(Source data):
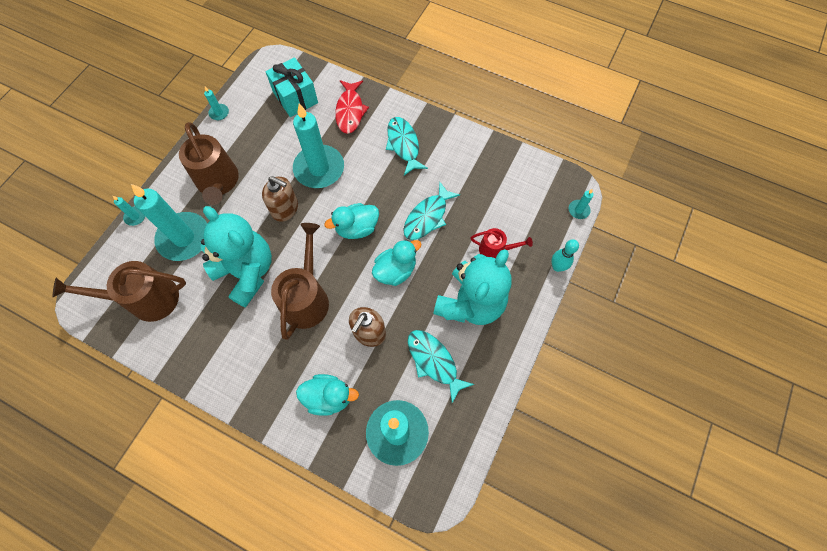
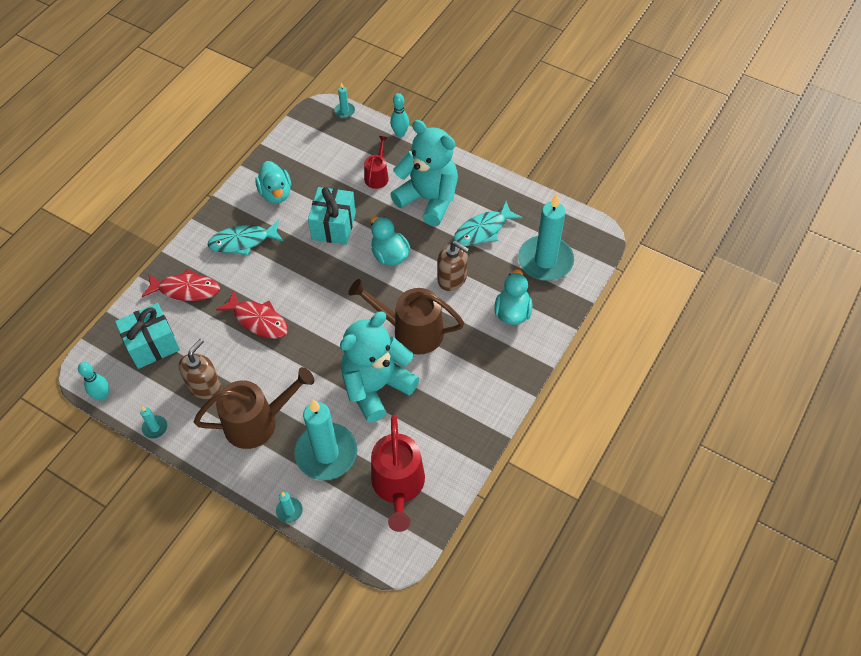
camera: 85 degrees left, 10 degrees down
(147, 299) = (398, 485): brown watering can -> red watering can
(250, 74) = (102, 395): none -> turquoise bowling pin
(285, 209) = (304, 352): brown soap dispenser -> brown soap dispenser (204, 386)
(319, 169) = (258, 320): turquoise candle -> red fish
(357, 228) = (338, 286): turquoise duck -> turquoise duck (276, 193)
(427, 217) = (334, 226): turquoise fish -> turquoise gift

(Work request): Each record must be returned exactly as it stands, and the images omitted.

(Expected output):
camera: 85 degrees left, 10 degrees down
(147, 299) = (398, 485): brown watering can -> red watering can
(250, 74) = (102, 395): none -> turquoise bowling pin
(285, 209) = (304, 352): brown soap dispenser -> brown soap dispenser (204, 386)
(319, 169) = (258, 320): turquoise candle -> red fish
(357, 228) = (338, 286): turquoise duck -> turquoise duck (276, 193)
(427, 217) = (334, 226): turquoise fish -> turquoise gift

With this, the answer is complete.